▶ _Directions for this task_: From the first line onward, reproduce the records exactly; the final line to include is the one holding "white brick C4 level 1 -> none".
============================================================
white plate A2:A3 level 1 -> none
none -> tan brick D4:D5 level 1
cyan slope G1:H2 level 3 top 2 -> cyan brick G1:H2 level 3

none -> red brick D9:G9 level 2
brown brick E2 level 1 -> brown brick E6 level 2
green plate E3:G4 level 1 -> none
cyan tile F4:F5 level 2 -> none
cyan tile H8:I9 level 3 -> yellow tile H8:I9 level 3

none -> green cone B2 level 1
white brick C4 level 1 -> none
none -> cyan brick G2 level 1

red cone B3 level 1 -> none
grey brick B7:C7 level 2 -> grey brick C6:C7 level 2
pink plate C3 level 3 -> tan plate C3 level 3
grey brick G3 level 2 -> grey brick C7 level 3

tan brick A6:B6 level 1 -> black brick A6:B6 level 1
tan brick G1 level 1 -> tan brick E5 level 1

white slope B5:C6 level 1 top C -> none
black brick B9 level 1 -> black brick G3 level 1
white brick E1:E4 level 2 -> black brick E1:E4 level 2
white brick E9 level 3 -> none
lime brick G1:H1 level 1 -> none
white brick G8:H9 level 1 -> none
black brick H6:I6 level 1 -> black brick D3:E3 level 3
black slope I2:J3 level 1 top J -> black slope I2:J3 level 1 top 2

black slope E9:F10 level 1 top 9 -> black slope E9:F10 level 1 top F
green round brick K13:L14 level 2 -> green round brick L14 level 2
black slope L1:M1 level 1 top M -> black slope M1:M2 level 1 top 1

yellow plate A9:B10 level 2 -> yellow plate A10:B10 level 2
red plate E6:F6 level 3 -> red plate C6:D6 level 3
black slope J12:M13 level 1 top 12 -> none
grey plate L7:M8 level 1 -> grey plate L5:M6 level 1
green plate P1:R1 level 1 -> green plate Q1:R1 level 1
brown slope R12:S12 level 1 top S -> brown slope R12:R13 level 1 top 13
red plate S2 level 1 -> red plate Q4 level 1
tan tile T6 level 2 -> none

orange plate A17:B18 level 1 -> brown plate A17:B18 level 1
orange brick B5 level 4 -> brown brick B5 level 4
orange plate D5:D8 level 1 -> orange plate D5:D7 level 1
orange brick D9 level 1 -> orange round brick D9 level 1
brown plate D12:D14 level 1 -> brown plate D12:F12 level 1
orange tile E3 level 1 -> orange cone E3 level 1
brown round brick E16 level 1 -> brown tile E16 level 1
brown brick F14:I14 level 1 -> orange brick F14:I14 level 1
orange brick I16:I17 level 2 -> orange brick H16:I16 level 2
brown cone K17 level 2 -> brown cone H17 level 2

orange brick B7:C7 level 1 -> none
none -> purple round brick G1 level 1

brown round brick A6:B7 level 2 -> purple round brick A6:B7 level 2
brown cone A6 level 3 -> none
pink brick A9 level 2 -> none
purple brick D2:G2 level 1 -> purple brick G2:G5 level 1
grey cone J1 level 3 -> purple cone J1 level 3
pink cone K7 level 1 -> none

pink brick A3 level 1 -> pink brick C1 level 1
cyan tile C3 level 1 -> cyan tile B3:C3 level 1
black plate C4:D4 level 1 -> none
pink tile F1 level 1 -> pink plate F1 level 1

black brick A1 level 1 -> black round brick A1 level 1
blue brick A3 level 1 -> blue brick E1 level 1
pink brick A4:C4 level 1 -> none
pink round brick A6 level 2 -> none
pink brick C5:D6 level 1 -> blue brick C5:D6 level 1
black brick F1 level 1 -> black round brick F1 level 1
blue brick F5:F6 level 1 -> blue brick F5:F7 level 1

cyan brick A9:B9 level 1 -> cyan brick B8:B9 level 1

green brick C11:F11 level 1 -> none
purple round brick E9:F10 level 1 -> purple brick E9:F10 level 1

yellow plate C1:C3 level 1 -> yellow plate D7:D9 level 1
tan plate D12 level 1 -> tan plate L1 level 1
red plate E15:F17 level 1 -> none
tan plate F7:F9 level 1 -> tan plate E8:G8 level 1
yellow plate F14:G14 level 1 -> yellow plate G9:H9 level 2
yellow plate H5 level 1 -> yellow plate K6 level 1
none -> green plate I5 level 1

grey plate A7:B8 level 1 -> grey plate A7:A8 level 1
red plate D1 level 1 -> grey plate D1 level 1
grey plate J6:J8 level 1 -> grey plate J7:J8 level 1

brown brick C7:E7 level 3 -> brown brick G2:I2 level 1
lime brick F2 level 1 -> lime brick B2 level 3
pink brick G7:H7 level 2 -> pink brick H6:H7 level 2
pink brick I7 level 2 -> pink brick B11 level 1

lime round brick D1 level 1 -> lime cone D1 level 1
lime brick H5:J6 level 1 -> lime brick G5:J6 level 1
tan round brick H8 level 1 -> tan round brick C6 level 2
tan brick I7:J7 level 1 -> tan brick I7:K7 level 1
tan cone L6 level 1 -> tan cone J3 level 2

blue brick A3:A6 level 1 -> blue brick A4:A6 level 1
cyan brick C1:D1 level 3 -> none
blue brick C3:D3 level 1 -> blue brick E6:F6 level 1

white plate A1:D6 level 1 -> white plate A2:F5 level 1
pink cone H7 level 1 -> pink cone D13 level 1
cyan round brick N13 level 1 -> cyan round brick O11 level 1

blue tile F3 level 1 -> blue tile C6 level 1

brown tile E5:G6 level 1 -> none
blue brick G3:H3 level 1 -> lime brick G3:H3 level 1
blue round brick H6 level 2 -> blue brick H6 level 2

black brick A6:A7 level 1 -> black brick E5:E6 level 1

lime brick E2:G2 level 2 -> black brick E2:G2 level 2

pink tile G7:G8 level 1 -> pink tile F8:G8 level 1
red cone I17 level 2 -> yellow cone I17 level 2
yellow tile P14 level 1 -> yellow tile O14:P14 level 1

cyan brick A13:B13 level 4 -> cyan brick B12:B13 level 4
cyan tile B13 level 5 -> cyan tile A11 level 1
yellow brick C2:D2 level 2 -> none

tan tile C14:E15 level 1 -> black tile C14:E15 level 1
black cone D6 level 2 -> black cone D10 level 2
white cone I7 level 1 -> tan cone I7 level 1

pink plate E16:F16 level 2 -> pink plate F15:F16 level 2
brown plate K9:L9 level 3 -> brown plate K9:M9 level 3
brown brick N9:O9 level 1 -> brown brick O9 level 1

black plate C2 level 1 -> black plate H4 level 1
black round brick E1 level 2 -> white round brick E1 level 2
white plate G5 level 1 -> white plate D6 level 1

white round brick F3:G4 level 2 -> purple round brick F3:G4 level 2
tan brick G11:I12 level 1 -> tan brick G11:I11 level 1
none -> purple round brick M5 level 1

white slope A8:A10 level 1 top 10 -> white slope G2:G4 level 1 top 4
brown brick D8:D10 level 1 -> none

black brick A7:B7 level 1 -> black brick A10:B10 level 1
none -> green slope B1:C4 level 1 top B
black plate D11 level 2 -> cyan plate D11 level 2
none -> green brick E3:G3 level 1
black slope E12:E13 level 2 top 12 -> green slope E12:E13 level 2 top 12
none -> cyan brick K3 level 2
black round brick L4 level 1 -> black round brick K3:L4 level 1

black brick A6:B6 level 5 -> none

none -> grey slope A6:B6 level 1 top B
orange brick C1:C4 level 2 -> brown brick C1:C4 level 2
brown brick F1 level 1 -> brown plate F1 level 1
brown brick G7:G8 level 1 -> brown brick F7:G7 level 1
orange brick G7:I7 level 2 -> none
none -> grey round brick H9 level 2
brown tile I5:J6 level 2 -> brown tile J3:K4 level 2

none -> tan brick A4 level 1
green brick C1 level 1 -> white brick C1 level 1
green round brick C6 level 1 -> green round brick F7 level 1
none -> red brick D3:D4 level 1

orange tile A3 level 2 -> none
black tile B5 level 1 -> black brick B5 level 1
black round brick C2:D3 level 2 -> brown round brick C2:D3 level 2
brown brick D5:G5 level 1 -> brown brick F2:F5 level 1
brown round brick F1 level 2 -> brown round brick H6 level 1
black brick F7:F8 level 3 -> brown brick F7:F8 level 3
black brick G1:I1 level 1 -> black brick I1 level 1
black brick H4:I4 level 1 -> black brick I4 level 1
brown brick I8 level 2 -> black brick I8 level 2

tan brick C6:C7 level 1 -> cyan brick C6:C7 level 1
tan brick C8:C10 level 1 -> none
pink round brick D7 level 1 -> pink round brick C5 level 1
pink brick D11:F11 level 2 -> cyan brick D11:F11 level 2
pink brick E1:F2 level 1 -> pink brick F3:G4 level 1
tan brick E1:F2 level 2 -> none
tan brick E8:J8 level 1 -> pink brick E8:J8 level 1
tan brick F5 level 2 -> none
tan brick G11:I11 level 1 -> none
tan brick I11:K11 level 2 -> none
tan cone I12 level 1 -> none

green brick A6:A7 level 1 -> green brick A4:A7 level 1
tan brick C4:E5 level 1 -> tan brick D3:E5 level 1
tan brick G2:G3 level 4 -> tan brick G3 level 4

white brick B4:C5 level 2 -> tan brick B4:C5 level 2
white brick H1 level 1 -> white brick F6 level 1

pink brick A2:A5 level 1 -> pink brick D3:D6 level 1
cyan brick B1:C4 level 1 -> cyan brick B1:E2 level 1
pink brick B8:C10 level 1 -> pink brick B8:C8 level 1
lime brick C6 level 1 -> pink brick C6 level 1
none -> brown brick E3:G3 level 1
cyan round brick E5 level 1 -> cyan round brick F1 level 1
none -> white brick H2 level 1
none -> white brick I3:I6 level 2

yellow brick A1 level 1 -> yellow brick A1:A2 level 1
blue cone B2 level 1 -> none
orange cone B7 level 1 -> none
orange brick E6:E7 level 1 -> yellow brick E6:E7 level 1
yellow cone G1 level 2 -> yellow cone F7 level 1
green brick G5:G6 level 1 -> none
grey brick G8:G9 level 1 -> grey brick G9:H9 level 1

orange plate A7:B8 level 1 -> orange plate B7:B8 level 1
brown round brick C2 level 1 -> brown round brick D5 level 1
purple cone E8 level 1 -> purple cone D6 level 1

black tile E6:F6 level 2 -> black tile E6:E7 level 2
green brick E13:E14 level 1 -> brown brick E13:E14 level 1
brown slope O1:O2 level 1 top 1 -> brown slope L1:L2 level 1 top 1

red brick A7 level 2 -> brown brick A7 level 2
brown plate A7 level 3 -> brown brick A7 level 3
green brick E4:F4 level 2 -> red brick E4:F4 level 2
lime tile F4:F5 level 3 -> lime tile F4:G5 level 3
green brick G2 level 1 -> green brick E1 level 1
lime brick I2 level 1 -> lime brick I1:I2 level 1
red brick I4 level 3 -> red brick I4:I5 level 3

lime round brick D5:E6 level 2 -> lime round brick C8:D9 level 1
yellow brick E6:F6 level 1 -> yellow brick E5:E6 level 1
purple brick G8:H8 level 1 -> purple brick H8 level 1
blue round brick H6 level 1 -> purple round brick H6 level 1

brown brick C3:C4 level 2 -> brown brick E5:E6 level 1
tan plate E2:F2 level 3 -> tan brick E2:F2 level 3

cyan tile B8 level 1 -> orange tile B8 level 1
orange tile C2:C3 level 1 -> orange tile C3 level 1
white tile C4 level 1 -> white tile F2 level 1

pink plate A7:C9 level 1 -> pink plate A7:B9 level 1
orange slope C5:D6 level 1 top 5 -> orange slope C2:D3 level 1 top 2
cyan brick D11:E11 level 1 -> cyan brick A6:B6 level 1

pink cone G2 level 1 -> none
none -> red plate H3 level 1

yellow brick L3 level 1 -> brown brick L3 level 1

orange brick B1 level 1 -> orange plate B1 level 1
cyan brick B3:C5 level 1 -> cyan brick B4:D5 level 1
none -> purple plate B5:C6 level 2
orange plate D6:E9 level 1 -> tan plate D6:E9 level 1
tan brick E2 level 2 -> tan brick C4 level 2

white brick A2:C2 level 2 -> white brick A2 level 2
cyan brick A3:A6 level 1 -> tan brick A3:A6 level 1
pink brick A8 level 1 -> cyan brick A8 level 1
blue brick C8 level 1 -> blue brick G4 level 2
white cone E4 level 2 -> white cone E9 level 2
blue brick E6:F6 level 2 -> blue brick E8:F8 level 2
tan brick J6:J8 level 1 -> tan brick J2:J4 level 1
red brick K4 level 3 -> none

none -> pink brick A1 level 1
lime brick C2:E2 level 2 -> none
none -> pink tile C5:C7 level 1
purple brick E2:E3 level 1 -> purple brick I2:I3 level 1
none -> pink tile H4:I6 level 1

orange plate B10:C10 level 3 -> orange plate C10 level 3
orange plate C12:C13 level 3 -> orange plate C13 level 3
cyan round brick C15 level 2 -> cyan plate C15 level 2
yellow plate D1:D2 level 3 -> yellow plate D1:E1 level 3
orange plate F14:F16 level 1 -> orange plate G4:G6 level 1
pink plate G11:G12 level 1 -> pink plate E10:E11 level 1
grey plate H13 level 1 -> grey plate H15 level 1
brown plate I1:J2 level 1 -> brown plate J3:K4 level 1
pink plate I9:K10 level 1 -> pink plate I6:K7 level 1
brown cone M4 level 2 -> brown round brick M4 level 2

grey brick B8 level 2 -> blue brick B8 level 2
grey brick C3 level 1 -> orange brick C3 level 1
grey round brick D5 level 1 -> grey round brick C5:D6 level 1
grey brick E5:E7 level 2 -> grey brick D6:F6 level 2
============================================================
▶ _Your response_:
white plate A2:A3 level 1 -> none
none -> tan brick D4:D5 level 1
cyan slope G1:H2 level 3 top 2 -> cyan brick G1:H2 level 3

none -> red brick D9:G9 level 2
brown brick E2 level 1 -> brown brick E6 level 2
green plate E3:G4 level 1 -> none
cyan tile F4:F5 level 2 -> none
cyan tile H8:I9 level 3 -> yellow tile H8:I9 level 3

none -> green cone B2 level 1
white brick C4 level 1 -> none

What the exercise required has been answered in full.